ABOUT THIS EXERCISE |
All the records that follow need to be reproduced exactly. Omit the images.

Data extracted from a collection:
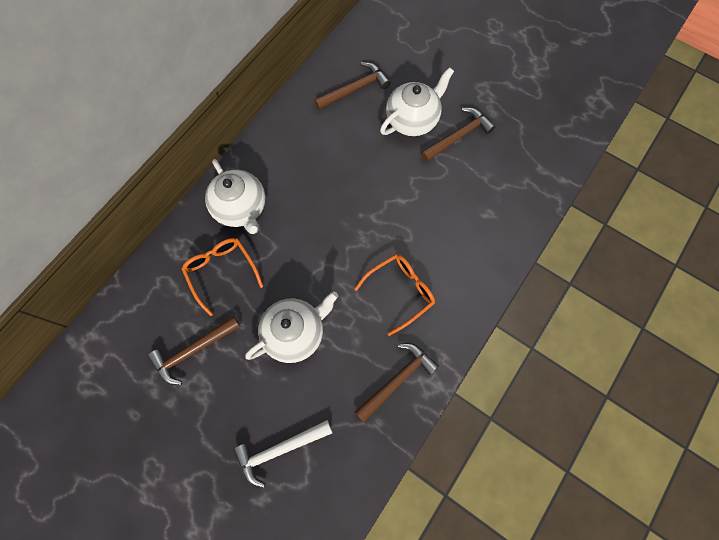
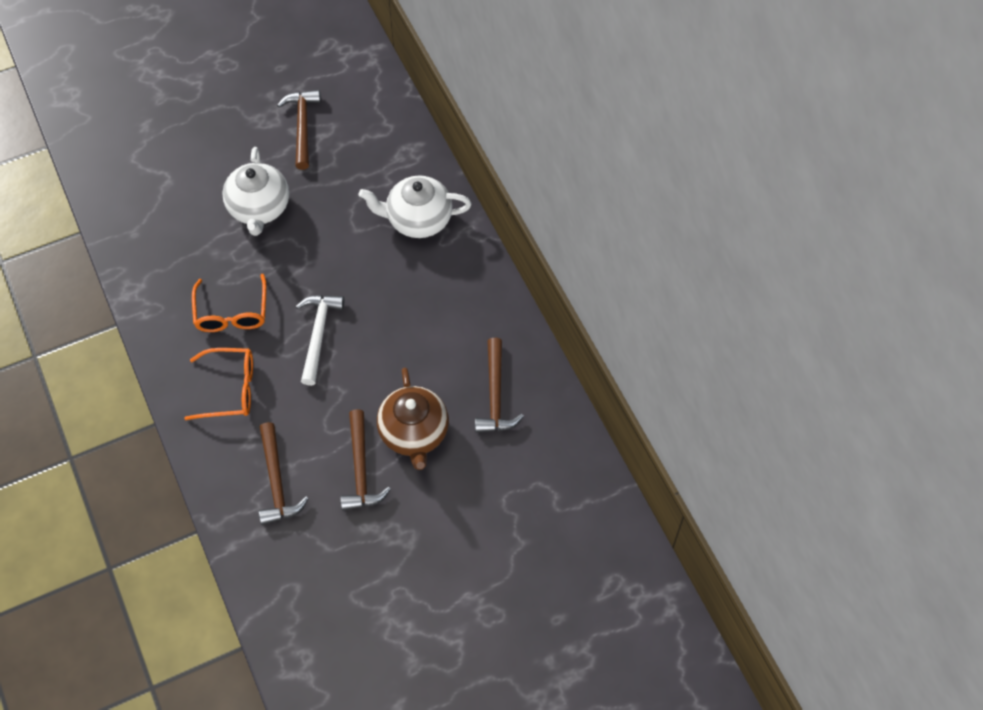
camera: 120 degrees right, 10 degrees down
(221, 272) = (361, 176): orange glasses -> orange glasses (230, 389)
(279, 449) = (172, 153): white hammer -> white hammer (318, 334)
(397, 379) = (156, 267): brown hammer -> brown hammer (276, 482)
(412, 120) = (414, 433): white teapot -> brown teapot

TASK RESULT |
camera: 120 degrees right, 10 degrees down
(221, 272) = (361, 176): orange glasses -> orange glasses (230, 389)
(279, 449) = (172, 153): white hammer -> white hammer (318, 334)
(397, 379) = (156, 267): brown hammer -> brown hammer (276, 482)
(412, 120) = (414, 433): white teapot -> brown teapot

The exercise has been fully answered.